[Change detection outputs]
BEGIN

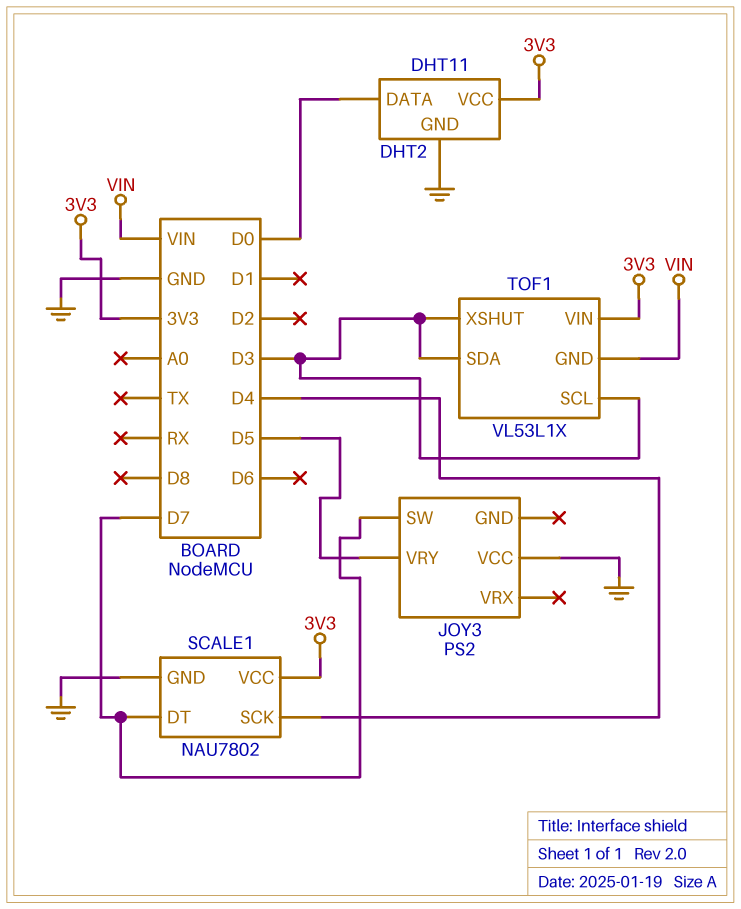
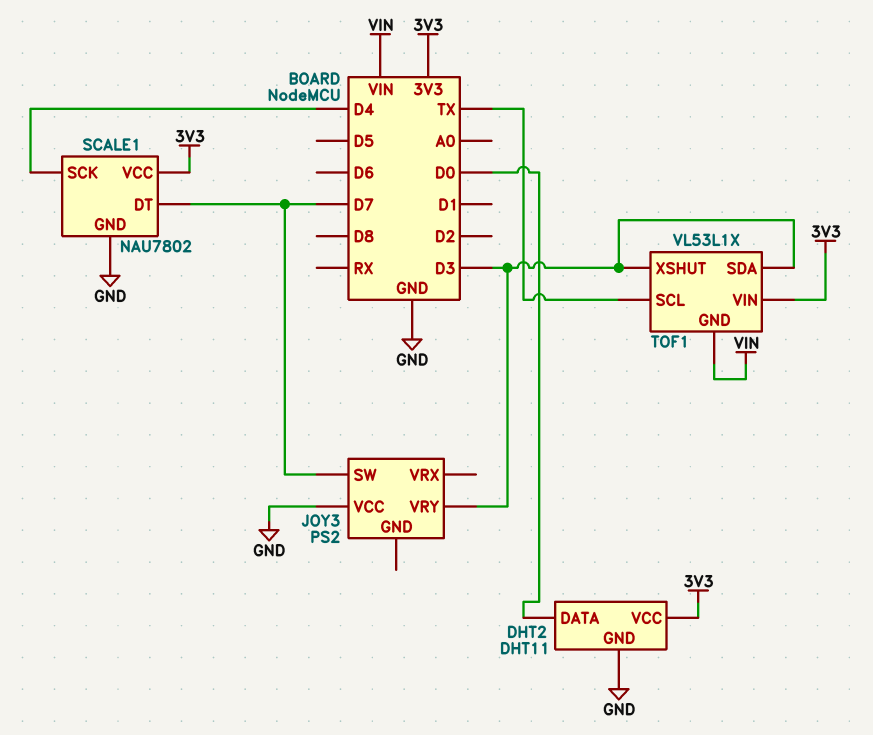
JOY3 pin VRY: D5 -> D3
TOF1 pin SCL: D3 -> TX

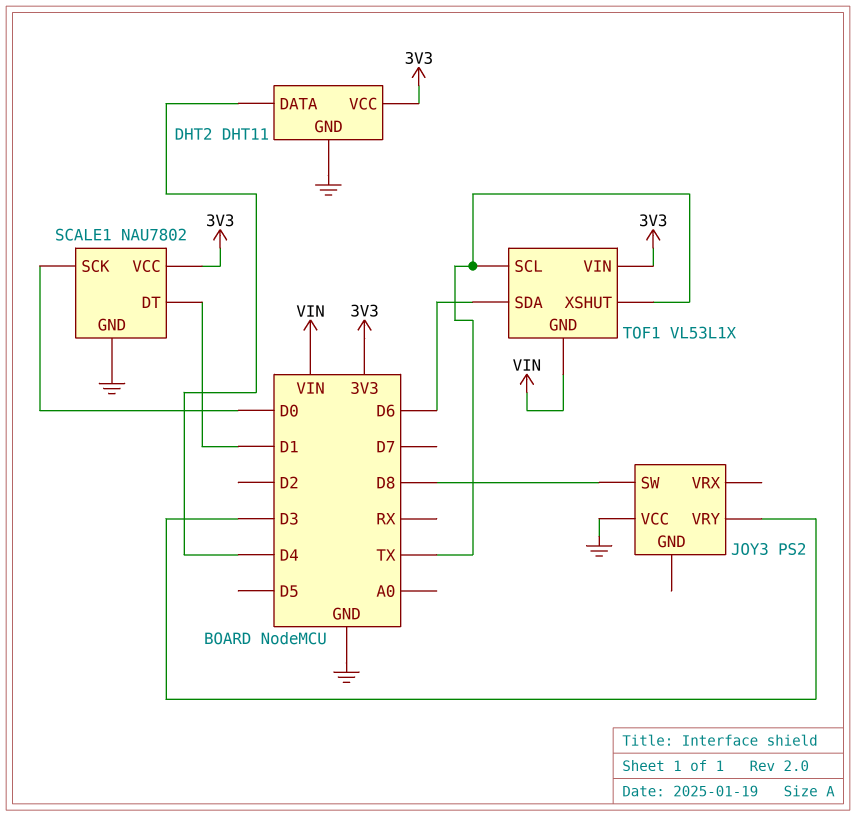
DHT2 pin DATA: D0 -> D4
JOY3 pin SW: D7 -> D8
SCALE1 pin DT: D7 -> D1
SCALE1 pin SCK: D4 -> D0
TOF1 pin SDA: D3 -> D6
TOF1 pin XSHUT: D3 -> TX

END

# The task
Could you write out the records exactly while omitting every picture?

# Result below
JOY3 pin VRY: D5 -> D3
TOF1 pin SCL: D3 -> TX

DHT2 pin DATA: D0 -> D4
JOY3 pin SW: D7 -> D8
SCALE1 pin DT: D7 -> D1
SCALE1 pin SCK: D4 -> D0
TOF1 pin SDA: D3 -> D6
TOF1 pin XSHUT: D3 -> TX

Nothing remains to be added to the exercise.